WHAT YOU HAVE TO DO:
From the opening line of the records through the line bearing "IC28: NOR (in", set down every line exactly.
=== PROVIDED ENTRIES ===
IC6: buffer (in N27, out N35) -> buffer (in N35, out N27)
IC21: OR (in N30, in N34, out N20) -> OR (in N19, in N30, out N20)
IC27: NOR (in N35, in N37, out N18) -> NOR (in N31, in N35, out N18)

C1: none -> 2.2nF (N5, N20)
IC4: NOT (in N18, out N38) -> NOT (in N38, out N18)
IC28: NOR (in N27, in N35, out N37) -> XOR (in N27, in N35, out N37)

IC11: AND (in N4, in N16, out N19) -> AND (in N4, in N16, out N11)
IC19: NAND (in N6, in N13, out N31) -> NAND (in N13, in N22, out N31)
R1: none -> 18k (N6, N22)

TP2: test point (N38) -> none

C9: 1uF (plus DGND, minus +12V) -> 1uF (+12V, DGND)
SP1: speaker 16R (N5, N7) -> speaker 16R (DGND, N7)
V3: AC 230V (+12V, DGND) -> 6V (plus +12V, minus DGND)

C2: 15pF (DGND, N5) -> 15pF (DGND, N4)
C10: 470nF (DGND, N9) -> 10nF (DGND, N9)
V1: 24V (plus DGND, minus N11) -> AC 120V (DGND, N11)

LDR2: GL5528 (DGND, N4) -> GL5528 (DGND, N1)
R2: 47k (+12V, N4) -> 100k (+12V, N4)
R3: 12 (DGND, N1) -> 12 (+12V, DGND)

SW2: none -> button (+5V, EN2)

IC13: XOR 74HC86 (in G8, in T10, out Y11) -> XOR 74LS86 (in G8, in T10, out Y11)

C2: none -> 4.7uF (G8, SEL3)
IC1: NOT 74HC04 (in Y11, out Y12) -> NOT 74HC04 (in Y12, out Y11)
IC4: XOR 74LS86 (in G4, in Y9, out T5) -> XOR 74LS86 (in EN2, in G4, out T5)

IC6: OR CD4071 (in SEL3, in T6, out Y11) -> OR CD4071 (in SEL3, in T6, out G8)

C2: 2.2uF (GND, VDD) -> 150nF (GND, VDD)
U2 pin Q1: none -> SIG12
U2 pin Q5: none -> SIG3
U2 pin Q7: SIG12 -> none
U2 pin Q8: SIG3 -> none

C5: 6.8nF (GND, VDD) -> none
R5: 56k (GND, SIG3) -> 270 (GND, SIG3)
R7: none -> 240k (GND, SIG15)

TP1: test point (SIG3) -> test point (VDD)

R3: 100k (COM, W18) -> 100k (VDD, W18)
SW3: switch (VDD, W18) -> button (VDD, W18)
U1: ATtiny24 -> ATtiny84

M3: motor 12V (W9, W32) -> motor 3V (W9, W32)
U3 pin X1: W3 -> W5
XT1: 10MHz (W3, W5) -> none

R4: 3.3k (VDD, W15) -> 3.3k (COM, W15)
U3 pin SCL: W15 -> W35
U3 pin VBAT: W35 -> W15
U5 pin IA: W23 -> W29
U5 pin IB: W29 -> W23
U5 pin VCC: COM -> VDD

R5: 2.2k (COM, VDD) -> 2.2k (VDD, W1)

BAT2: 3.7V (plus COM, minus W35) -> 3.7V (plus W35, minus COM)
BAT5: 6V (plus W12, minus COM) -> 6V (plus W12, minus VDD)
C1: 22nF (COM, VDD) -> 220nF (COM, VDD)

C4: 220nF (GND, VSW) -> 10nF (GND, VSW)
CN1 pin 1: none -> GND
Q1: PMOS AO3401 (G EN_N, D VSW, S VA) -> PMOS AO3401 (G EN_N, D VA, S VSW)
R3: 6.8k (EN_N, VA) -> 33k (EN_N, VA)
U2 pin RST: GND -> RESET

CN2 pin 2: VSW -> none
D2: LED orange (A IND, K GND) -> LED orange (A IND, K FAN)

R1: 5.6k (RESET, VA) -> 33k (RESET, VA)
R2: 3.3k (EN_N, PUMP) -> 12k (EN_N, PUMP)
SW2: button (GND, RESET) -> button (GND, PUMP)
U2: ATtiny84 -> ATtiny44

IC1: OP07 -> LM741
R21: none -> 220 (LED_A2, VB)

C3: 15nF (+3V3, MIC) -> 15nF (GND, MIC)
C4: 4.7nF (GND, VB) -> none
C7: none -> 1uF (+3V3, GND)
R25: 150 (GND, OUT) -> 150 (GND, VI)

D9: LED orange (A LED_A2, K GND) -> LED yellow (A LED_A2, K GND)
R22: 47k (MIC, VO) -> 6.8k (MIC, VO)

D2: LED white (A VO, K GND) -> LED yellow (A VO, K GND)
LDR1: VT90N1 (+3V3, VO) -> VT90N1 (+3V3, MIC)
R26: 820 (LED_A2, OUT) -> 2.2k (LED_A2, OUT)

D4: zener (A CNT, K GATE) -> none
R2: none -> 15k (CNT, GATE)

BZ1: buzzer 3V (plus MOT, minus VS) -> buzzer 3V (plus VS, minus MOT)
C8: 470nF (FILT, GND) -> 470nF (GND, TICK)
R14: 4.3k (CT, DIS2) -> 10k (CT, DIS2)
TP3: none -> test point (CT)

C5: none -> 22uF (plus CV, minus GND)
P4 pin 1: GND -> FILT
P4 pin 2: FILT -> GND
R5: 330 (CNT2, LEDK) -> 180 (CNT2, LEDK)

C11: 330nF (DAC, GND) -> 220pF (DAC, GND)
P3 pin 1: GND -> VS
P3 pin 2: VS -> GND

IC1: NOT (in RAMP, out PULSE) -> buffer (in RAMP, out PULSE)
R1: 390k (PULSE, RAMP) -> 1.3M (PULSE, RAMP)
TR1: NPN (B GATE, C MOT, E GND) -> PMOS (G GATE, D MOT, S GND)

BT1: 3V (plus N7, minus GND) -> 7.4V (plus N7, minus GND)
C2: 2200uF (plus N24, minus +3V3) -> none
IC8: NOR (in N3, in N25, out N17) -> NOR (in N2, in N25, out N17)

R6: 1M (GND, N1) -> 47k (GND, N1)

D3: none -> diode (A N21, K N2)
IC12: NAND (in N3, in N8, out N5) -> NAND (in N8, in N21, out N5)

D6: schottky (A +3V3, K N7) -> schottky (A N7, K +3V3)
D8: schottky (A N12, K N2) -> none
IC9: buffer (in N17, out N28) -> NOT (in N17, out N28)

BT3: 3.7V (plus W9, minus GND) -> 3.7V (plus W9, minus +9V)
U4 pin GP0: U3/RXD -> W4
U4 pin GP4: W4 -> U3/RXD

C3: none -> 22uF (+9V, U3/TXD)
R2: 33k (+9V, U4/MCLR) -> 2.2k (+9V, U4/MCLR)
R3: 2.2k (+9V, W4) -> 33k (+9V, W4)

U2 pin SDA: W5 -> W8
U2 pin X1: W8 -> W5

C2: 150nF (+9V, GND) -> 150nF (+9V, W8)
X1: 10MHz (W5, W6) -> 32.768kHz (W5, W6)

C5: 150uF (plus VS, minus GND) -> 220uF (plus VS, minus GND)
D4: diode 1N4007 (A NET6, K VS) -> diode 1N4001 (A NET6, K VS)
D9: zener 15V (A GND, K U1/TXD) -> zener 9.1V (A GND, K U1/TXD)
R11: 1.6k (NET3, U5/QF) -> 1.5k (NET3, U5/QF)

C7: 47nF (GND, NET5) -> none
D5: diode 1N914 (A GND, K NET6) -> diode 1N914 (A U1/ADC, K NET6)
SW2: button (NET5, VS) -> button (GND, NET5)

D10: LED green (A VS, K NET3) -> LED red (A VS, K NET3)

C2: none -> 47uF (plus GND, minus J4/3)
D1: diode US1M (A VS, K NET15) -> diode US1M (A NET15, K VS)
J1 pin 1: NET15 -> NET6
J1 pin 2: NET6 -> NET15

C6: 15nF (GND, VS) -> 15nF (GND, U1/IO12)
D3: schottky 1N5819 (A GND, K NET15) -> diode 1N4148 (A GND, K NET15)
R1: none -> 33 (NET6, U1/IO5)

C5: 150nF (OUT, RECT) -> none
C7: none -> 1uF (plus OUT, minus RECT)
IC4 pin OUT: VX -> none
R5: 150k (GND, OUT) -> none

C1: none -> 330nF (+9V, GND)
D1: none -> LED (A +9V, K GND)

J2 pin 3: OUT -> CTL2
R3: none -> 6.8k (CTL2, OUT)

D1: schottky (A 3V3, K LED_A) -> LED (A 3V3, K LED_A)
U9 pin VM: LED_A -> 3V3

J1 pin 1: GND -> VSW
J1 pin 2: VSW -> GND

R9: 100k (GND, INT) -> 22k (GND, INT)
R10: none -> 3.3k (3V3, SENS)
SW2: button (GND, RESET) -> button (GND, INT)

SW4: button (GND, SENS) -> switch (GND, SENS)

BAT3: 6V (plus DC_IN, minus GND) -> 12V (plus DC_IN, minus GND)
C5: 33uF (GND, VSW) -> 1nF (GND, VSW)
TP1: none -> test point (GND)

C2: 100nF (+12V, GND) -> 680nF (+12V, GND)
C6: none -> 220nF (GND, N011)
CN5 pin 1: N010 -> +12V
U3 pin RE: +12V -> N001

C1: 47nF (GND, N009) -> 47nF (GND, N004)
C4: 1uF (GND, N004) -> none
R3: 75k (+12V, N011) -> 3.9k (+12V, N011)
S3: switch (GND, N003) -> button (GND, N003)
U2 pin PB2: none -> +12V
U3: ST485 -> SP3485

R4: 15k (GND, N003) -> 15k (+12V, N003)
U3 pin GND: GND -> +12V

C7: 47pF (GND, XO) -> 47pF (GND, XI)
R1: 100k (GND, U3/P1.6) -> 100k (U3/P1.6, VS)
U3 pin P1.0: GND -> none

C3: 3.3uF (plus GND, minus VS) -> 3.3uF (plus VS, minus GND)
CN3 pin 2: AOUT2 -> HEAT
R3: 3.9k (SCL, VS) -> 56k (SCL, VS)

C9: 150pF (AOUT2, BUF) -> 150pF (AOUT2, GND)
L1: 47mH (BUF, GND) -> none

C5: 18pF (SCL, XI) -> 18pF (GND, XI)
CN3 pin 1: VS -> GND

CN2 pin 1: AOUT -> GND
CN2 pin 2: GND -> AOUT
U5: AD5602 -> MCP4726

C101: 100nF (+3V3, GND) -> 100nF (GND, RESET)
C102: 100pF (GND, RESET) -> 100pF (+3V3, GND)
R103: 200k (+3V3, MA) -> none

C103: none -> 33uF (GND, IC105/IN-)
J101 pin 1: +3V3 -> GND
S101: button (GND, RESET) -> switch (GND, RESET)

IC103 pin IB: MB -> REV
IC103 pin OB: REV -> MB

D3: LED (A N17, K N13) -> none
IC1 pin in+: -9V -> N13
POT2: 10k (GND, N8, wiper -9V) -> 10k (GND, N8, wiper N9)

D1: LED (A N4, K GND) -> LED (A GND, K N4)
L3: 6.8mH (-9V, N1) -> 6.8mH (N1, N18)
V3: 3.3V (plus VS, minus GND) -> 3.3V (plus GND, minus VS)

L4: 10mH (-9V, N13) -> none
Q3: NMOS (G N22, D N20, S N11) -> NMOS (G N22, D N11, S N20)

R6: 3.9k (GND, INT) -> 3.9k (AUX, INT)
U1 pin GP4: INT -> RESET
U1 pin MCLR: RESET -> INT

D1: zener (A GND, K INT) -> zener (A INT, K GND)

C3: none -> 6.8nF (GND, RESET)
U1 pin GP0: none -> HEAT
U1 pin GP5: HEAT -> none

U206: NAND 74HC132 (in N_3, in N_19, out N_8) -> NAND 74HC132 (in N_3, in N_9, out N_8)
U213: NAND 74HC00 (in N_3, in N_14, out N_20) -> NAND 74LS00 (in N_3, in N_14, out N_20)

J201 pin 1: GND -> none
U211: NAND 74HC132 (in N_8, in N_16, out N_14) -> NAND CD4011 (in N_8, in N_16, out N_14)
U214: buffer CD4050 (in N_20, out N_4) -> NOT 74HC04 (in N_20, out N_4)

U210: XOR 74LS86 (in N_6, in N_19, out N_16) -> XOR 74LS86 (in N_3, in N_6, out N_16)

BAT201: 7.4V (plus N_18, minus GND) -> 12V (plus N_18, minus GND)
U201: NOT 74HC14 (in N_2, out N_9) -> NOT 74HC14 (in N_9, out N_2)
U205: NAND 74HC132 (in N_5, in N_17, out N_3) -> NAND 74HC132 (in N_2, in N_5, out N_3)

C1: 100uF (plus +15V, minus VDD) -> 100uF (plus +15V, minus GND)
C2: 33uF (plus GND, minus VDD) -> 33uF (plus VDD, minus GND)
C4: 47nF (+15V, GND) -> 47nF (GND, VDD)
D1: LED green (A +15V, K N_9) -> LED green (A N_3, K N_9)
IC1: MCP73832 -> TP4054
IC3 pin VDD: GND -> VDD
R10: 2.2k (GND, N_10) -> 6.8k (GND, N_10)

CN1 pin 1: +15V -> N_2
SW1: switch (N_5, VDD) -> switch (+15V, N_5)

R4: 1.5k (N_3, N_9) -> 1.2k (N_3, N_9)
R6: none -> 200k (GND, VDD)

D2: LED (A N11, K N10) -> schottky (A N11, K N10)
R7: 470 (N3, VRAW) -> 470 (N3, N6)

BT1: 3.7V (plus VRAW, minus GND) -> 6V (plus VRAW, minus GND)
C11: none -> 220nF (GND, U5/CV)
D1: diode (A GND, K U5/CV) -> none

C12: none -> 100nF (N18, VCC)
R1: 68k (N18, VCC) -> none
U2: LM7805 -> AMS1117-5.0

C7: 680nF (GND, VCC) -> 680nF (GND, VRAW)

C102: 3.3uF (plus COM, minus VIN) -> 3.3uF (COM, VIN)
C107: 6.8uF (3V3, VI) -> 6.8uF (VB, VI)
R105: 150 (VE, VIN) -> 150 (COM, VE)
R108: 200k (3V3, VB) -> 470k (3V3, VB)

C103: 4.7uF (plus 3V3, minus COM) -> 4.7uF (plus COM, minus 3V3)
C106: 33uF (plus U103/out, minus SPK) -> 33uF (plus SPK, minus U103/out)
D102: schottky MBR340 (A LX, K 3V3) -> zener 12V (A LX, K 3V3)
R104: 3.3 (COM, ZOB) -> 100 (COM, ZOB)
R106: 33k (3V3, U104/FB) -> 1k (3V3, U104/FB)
===
OUTPUT OF THE TASK:
IC6: buffer (in N27, out N35) -> buffer (in N35, out N27)
IC21: OR (in N30, in N34, out N20) -> OR (in N19, in N30, out N20)
IC27: NOR (in N35, in N37, out N18) -> NOR (in N31, in N35, out N18)

C1: none -> 2.2nF (N5, N20)
IC4: NOT (in N18, out N38) -> NOT (in N38, out N18)
IC28: NOR (in N27, in N35, out N37) -> XOR (in N27, in N35, out N37)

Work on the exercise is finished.